Problem to work on
Whenever a line in the data holds the string "grey", copy that line.

Records for the exercise
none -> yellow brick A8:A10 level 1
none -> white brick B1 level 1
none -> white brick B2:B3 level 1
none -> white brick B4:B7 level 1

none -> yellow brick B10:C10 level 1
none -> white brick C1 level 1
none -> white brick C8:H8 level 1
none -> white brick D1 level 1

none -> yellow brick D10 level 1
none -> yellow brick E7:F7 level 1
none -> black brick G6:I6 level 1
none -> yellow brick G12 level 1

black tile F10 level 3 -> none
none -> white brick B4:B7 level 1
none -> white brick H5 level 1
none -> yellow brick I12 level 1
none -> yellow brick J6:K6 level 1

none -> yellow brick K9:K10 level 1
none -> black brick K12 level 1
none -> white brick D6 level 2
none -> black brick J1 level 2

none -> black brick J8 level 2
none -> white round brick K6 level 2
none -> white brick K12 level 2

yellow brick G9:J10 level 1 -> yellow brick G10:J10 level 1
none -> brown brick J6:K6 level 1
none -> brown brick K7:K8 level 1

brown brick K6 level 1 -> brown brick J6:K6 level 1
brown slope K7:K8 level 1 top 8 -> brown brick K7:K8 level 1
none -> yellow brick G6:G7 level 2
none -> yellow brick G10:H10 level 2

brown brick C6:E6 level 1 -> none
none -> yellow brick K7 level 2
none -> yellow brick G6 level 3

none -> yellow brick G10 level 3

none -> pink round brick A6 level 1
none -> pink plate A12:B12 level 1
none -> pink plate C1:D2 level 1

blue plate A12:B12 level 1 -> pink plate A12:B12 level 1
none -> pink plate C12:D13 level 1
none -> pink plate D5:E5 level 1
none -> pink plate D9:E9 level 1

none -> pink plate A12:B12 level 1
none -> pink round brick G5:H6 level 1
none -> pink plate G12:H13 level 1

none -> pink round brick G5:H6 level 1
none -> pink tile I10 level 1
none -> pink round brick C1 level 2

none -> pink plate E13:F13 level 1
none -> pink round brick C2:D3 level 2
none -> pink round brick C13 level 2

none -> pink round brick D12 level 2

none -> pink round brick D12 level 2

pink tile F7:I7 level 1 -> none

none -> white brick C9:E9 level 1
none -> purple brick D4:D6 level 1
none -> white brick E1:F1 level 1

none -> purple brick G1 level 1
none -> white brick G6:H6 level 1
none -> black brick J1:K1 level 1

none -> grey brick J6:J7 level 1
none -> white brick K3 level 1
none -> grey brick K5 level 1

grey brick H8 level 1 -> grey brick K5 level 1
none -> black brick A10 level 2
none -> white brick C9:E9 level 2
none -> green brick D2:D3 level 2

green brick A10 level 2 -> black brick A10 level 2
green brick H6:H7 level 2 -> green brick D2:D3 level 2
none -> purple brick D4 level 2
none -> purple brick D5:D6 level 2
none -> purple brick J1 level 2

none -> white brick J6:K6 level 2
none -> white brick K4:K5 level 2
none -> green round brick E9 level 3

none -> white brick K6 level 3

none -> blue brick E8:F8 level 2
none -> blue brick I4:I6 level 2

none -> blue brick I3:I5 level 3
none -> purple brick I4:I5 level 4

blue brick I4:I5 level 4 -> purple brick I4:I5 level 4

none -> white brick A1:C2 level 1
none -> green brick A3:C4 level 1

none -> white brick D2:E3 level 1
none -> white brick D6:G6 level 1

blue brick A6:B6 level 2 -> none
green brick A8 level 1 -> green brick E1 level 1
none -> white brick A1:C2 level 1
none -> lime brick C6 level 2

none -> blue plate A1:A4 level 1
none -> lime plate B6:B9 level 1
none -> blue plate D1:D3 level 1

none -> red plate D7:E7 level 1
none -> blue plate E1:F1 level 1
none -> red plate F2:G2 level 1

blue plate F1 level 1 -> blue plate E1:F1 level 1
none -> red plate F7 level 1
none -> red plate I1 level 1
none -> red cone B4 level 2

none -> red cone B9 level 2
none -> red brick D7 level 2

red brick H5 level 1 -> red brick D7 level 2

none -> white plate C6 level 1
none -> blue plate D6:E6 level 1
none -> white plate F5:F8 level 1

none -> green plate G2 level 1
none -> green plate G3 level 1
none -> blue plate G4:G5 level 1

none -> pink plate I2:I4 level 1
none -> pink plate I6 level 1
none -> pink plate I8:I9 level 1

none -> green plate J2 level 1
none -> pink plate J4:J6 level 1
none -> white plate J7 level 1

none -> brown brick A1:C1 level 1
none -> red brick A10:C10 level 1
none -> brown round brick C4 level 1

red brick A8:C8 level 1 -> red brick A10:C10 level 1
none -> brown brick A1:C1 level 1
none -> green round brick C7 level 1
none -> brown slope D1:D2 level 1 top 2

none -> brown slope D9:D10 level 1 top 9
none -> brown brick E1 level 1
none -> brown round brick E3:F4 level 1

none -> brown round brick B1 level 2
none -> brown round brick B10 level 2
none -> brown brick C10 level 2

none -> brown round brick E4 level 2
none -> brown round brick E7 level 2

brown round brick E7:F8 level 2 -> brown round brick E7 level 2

Result of this task
none -> grey brick J6:J7 level 1
none -> grey brick K5 level 1
grey brick H8 level 1 -> grey brick K5 level 1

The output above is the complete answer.